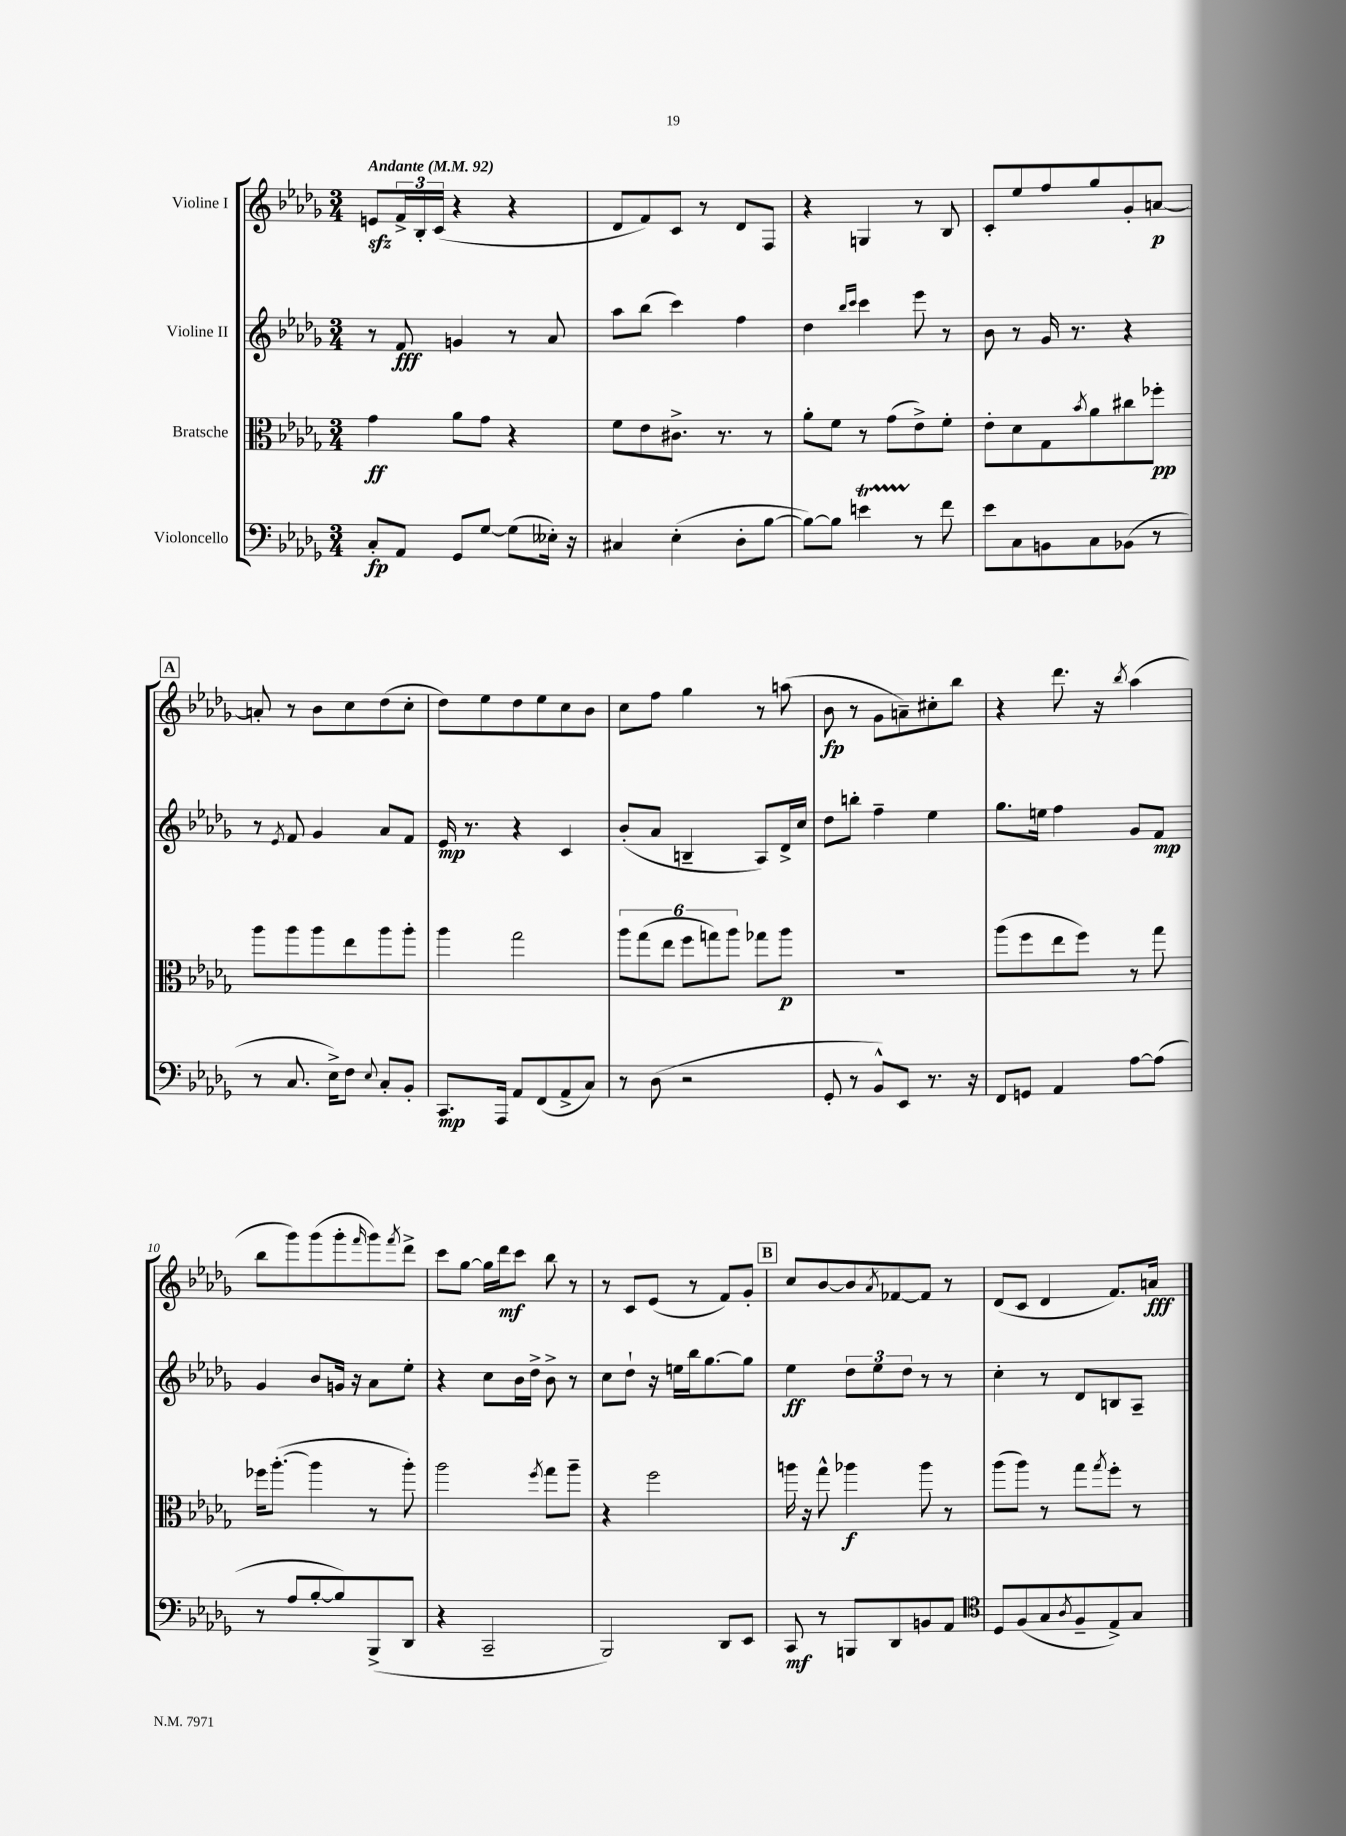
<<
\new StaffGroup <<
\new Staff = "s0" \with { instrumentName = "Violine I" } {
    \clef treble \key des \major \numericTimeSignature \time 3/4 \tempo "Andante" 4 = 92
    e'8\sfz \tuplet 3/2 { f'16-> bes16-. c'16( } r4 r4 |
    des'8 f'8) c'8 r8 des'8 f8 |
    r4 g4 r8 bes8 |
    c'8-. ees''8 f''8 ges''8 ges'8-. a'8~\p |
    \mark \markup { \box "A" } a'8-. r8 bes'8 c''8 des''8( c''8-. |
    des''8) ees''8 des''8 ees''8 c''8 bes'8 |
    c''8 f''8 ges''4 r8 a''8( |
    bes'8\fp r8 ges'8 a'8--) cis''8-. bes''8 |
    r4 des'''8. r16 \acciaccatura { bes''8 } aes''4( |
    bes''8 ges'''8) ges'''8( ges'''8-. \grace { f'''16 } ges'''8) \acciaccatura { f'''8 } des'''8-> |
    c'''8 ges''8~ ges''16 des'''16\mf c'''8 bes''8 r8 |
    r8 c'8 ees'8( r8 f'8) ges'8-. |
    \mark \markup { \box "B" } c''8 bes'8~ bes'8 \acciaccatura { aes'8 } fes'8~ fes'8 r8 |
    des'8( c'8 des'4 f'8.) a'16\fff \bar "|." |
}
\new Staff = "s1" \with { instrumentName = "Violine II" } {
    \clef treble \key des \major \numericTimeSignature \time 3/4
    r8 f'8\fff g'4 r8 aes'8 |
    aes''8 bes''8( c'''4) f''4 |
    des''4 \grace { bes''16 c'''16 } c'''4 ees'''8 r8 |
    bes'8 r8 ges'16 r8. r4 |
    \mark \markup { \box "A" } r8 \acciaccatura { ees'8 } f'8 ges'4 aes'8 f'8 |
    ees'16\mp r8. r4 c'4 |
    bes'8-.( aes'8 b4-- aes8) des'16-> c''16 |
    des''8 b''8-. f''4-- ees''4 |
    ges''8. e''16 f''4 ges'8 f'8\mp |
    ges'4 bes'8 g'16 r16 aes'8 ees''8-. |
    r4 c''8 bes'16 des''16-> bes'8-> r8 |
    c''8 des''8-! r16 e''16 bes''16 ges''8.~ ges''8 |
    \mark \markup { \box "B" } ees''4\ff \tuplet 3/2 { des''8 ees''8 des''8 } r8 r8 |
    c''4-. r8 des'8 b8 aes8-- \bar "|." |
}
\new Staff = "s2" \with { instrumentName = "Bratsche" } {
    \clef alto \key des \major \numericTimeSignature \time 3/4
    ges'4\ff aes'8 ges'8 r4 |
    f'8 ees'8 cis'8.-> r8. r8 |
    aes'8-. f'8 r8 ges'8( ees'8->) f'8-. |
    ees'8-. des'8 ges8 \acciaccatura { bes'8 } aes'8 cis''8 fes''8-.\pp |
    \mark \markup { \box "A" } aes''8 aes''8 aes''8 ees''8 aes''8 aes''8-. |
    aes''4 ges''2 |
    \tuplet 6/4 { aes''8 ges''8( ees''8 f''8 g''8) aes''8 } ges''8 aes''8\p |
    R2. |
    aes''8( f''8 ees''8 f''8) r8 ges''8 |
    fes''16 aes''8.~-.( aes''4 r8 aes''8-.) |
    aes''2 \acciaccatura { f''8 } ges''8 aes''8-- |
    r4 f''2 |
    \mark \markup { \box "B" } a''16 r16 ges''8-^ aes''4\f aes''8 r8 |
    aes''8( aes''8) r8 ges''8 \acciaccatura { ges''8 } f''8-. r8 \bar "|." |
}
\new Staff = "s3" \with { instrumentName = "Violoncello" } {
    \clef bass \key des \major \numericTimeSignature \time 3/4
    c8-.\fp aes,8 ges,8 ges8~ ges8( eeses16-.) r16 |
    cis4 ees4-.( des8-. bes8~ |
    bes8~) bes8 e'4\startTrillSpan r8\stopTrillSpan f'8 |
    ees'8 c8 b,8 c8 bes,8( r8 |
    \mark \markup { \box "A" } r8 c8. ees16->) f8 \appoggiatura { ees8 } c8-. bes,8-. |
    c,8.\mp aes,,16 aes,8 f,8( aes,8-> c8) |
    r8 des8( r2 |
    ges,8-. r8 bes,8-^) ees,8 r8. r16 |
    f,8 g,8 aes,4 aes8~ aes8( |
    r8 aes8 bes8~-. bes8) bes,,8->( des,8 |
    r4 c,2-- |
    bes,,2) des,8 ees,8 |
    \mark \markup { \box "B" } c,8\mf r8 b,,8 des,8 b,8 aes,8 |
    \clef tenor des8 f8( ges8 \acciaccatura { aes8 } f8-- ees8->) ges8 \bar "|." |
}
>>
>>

==

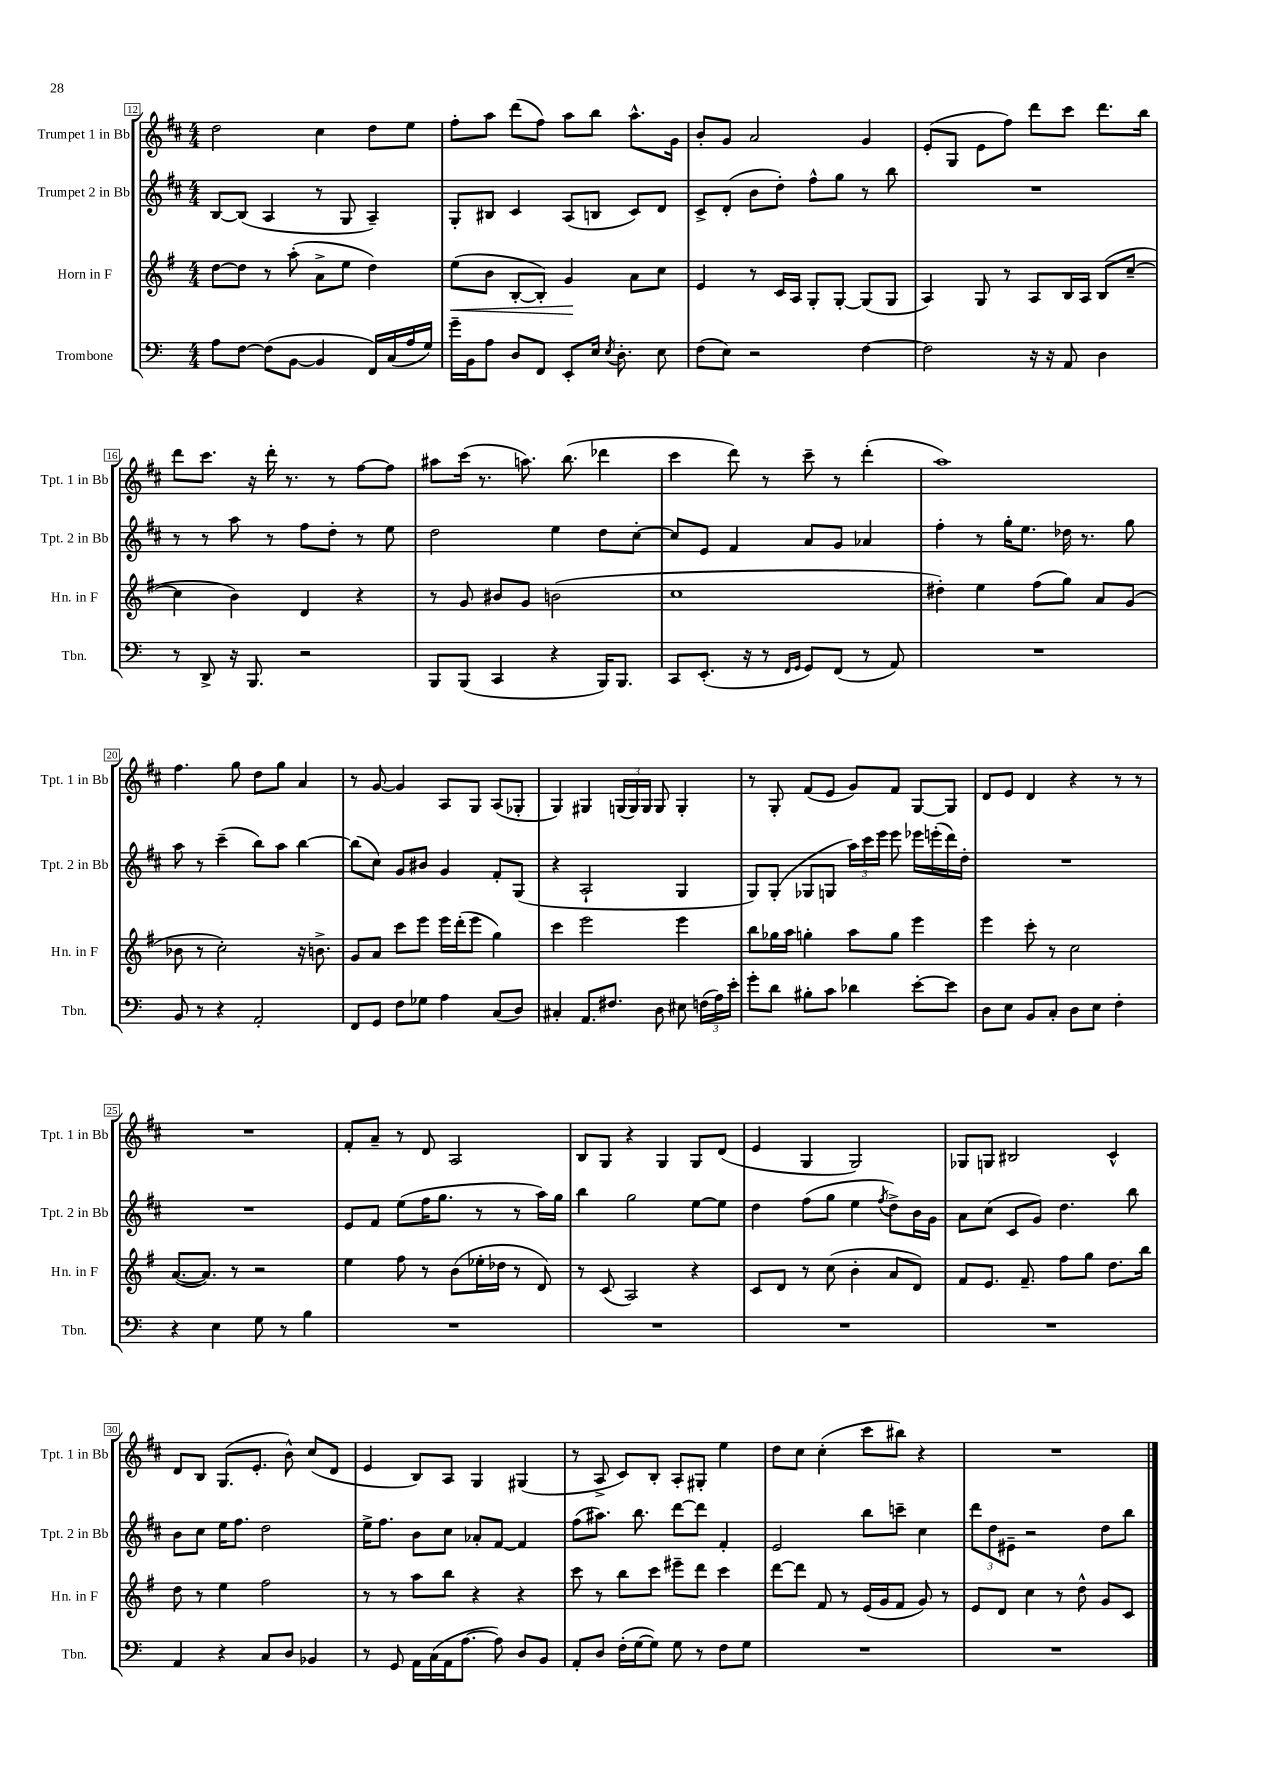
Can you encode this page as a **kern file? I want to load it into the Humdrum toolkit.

(What you should do): Gather every line from the items above that contains the string "numericTimeSignature", matching case exactly.

(Problem solution):
    \clef treble \key des \major \numericTimeSignature \time 3/4 \tempo "Andante" 4 = 92
    \clef treble \key des \major \numericTimeSignature \time 3/4
    \clef alto \key des \major \numericTimeSignature \time 3/4
    \clef bass \key des \major \numericTimeSignature \time 3/4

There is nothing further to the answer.